▶ Exercise brief: Reproduce, exactly and only, the lines of the data that follows from the one containing "none -> black tile E7 level 1" down to the one containing "none -> black tile G9:I9 level 1", without pictures.

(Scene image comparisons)
________________________
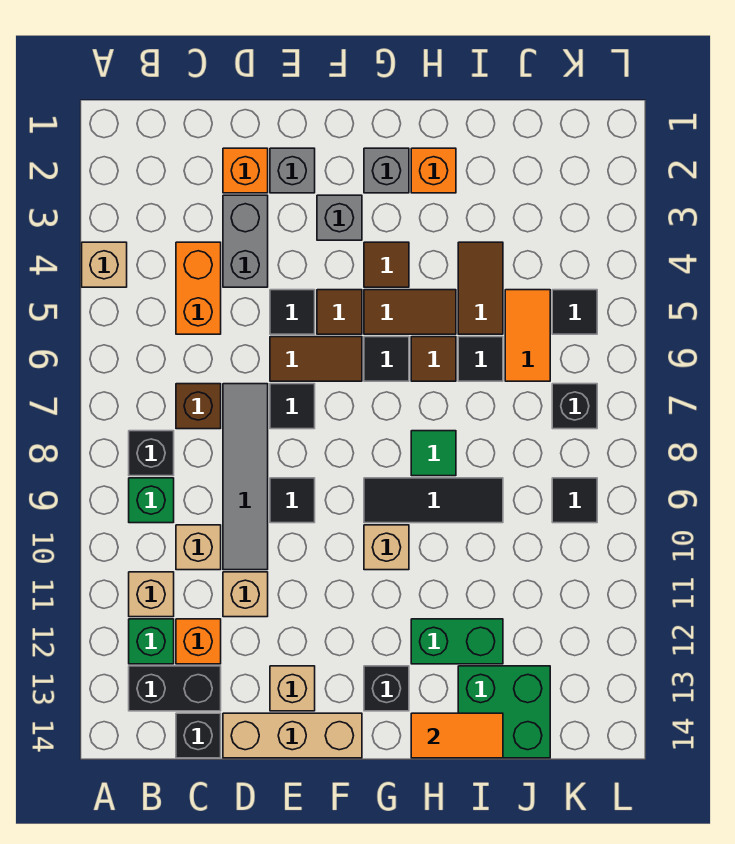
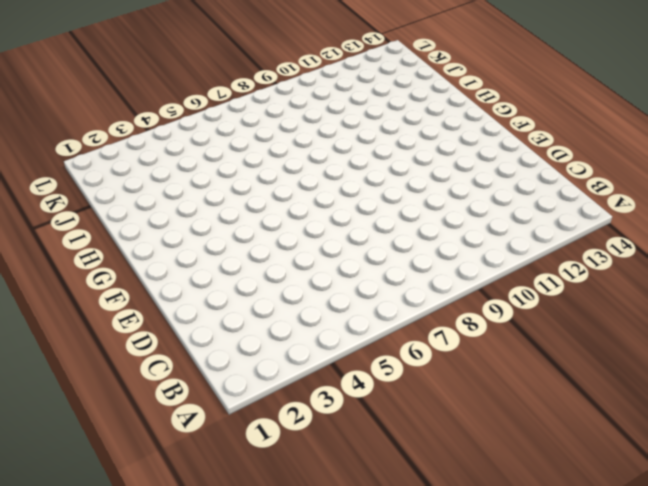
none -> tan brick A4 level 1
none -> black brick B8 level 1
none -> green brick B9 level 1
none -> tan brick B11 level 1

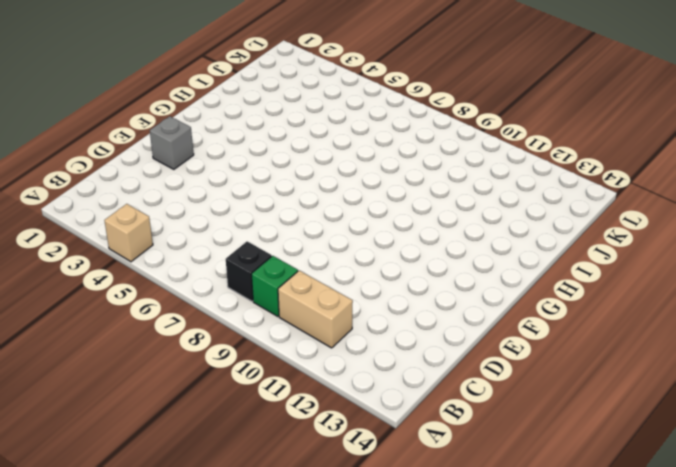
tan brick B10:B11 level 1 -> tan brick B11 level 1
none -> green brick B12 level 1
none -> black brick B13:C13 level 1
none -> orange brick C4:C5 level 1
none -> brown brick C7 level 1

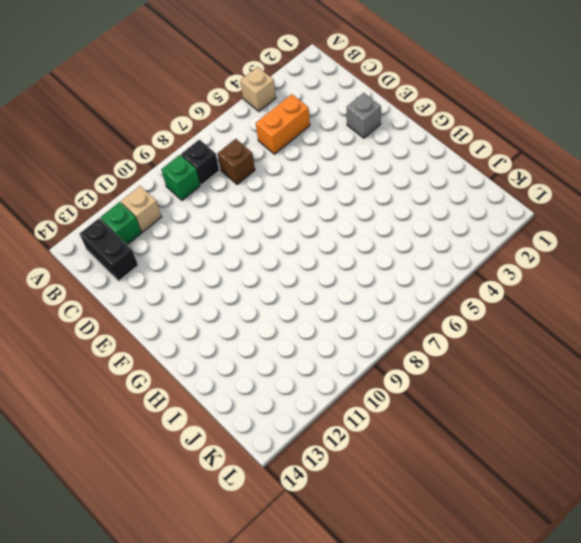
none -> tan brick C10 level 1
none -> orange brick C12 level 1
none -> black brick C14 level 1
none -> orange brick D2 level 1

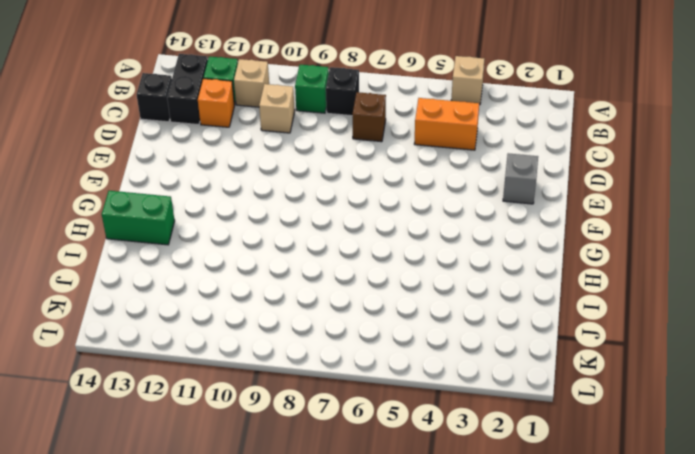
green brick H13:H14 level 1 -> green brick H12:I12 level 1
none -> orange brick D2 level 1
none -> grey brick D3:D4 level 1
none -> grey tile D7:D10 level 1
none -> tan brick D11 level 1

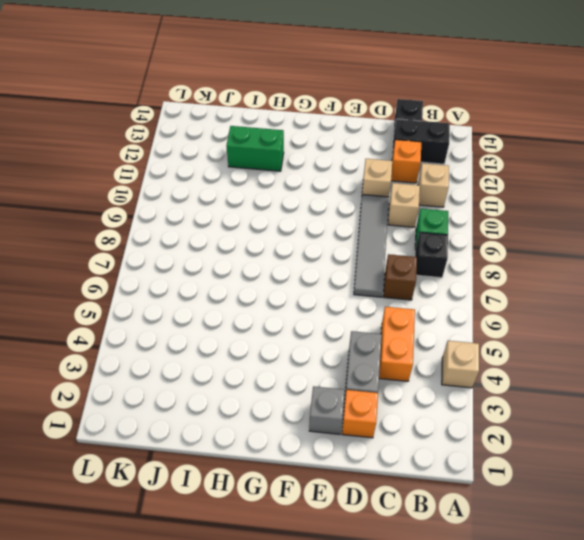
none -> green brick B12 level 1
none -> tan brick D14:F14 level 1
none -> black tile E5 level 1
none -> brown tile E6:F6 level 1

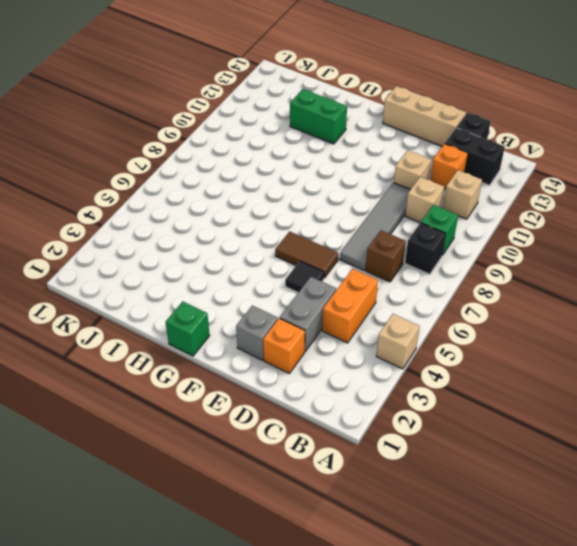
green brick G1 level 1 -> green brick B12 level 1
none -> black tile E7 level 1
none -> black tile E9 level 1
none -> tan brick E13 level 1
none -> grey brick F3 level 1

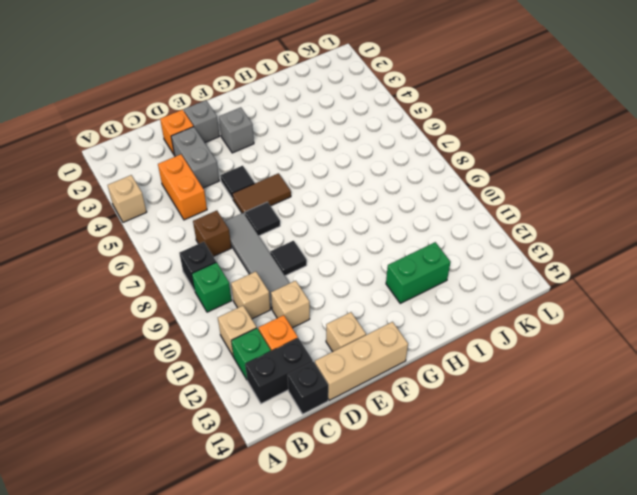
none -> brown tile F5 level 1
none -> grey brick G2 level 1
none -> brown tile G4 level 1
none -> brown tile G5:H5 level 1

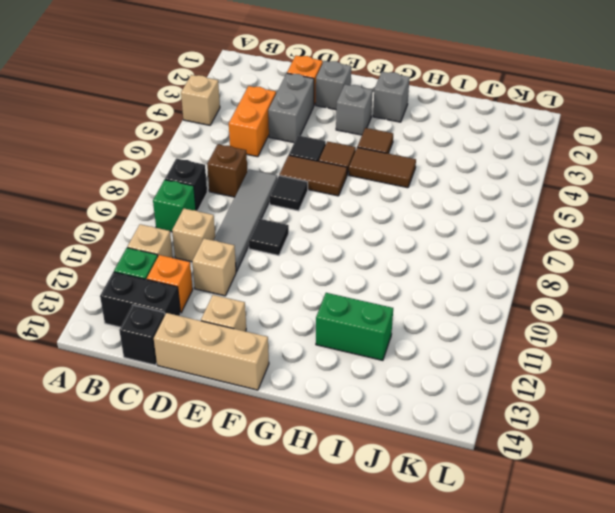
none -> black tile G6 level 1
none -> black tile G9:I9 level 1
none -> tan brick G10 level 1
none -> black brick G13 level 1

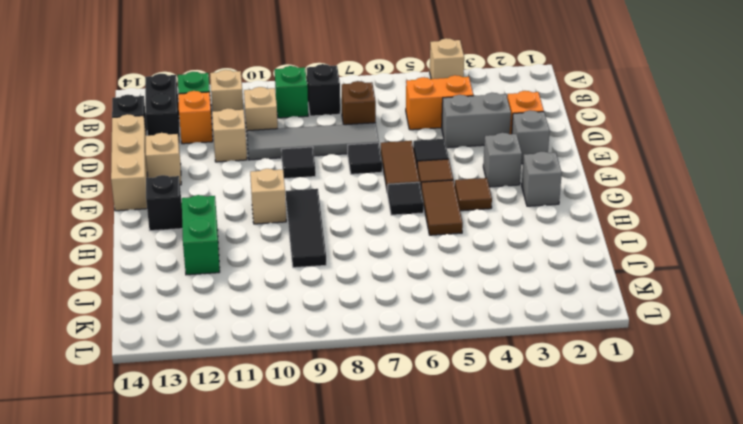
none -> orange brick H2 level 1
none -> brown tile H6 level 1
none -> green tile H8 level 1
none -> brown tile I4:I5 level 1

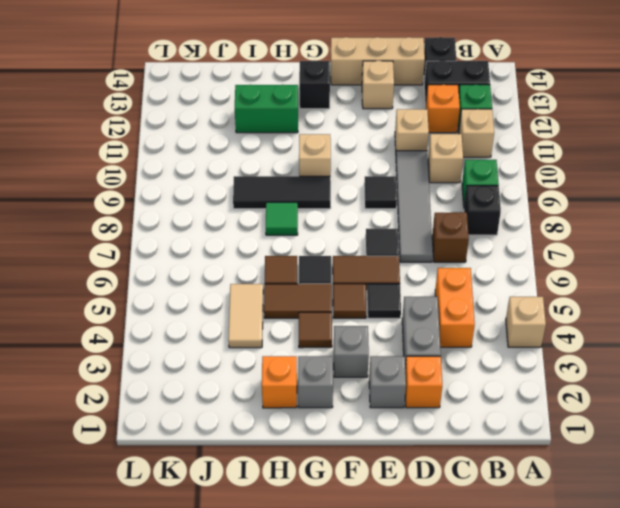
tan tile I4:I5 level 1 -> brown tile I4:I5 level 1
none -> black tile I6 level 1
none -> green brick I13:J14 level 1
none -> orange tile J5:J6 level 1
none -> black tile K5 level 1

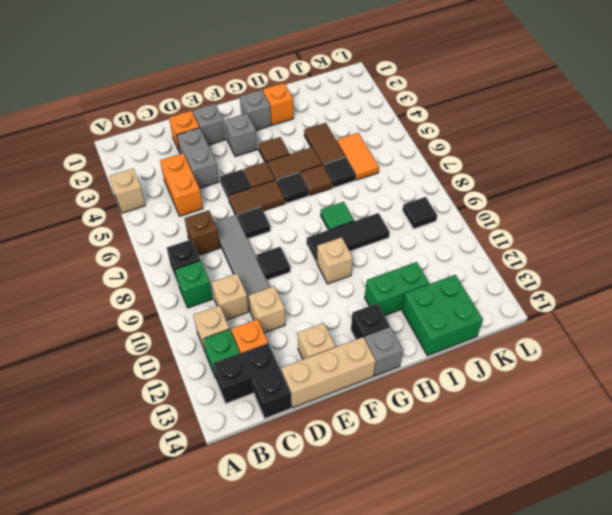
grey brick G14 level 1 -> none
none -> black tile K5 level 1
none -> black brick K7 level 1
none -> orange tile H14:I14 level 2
________________________
▶ Solution to this exercise:
none -> black tile E7 level 1
none -> black tile E9 level 1
none -> tan brick E13 level 1
none -> grey brick F3 level 1

none -> brown tile F5 level 1
none -> grey brick G2 level 1
none -> brown tile G4 level 1
none -> brown tile G5:H5 level 1

none -> black tile G6 level 1
none -> black tile G9:I9 level 1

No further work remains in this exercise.